== EXTRACTED DATA
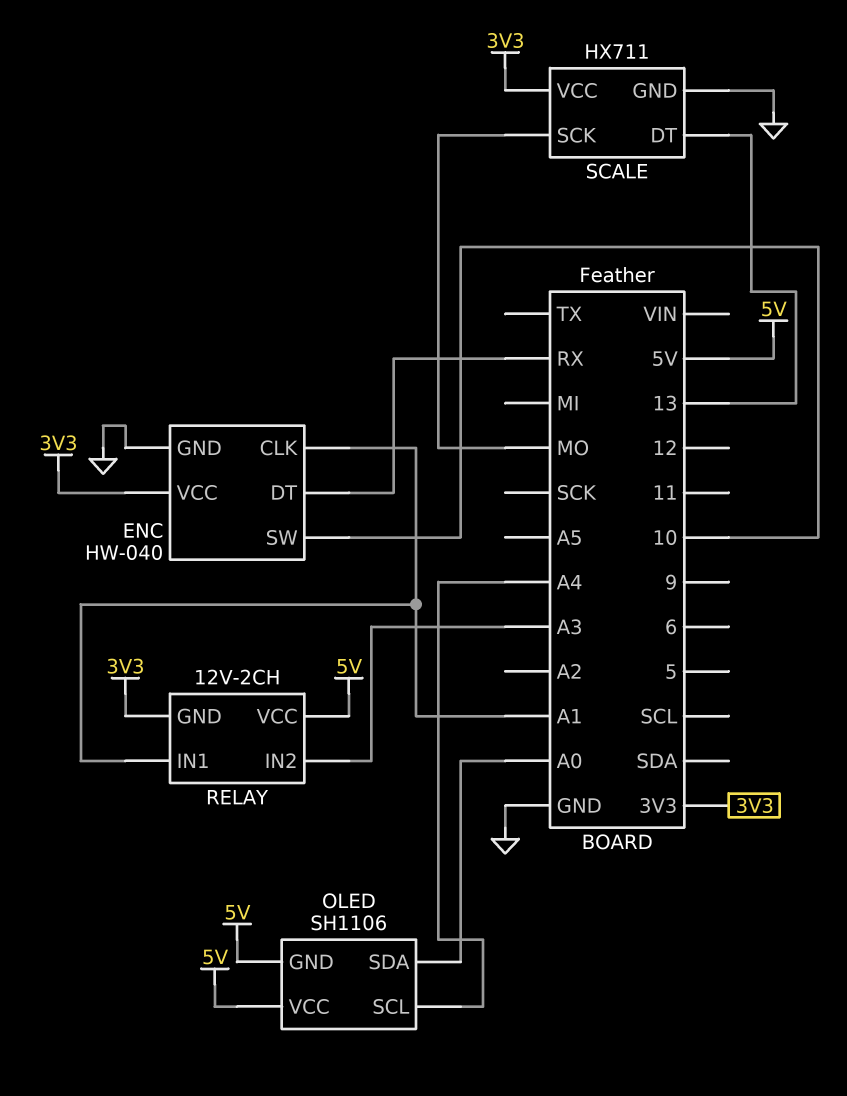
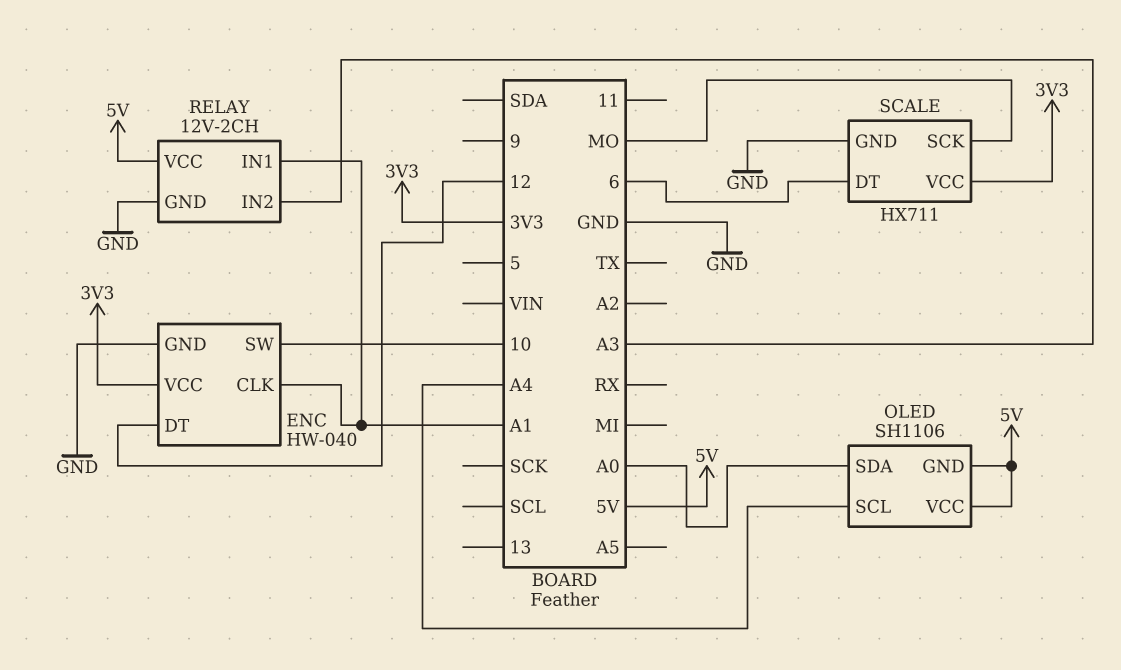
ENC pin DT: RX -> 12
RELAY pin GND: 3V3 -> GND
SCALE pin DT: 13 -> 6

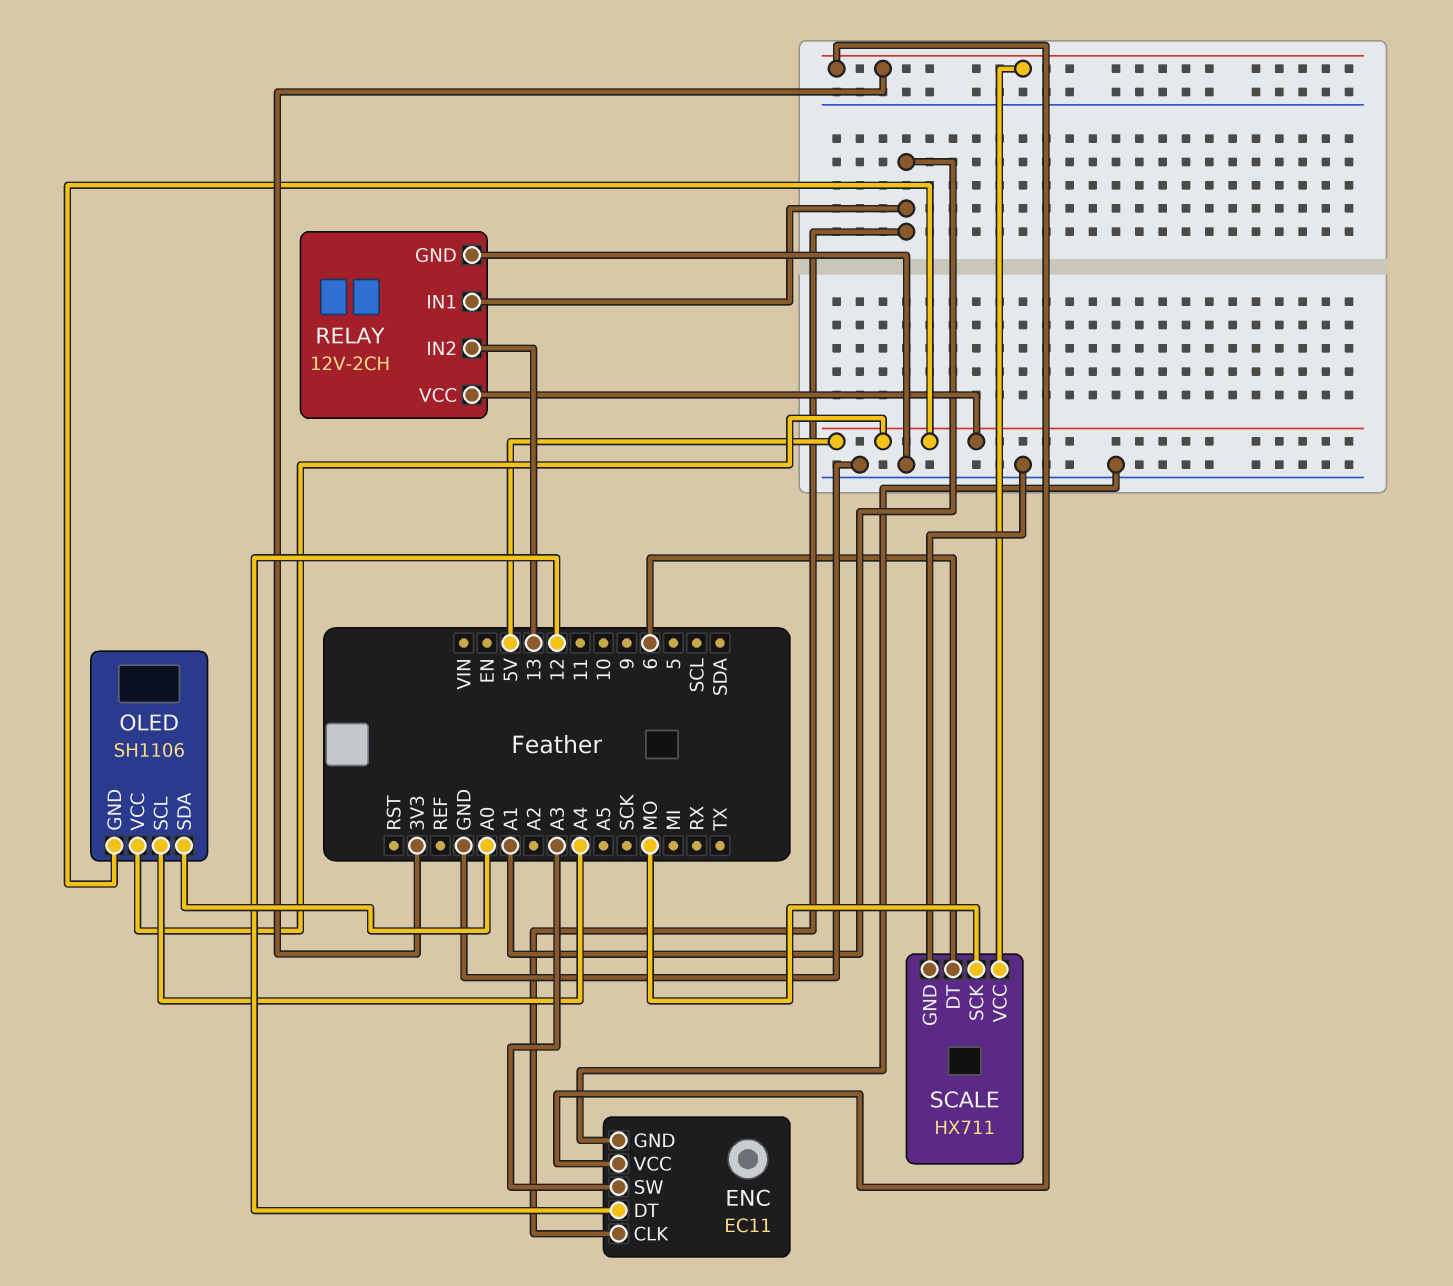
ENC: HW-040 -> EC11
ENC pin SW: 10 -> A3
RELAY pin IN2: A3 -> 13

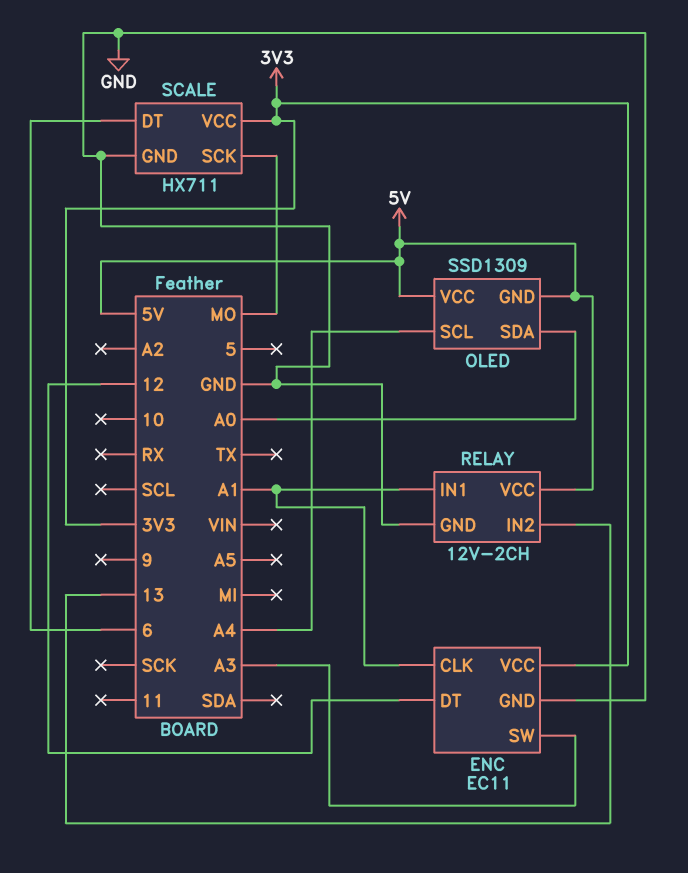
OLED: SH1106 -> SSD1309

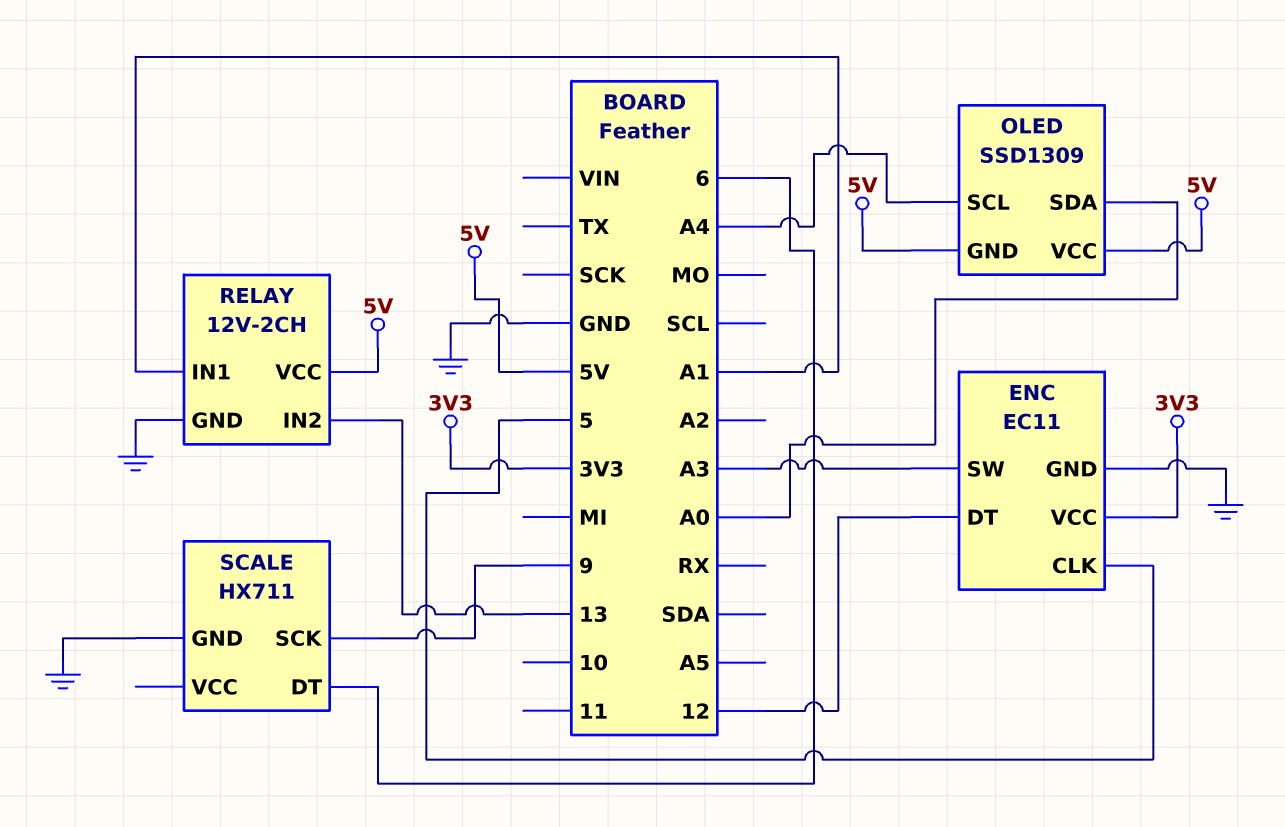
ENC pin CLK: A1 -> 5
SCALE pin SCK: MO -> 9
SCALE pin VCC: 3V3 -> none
====
Nothing but the lines from the line containing "RELAY pin GND: 3V3 -> GND" through the last line of the records above should be written out, exactly and without the pictures.

RESULT OF THIS EXERCISE:
RELAY pin GND: 3V3 -> GND
SCALE pin DT: 13 -> 6

ENC: HW-040 -> EC11
ENC pin SW: 10 -> A3
RELAY pin IN2: A3 -> 13

OLED: SH1106 -> SSD1309

ENC pin CLK: A1 -> 5
SCALE pin SCK: MO -> 9
SCALE pin VCC: 3V3 -> none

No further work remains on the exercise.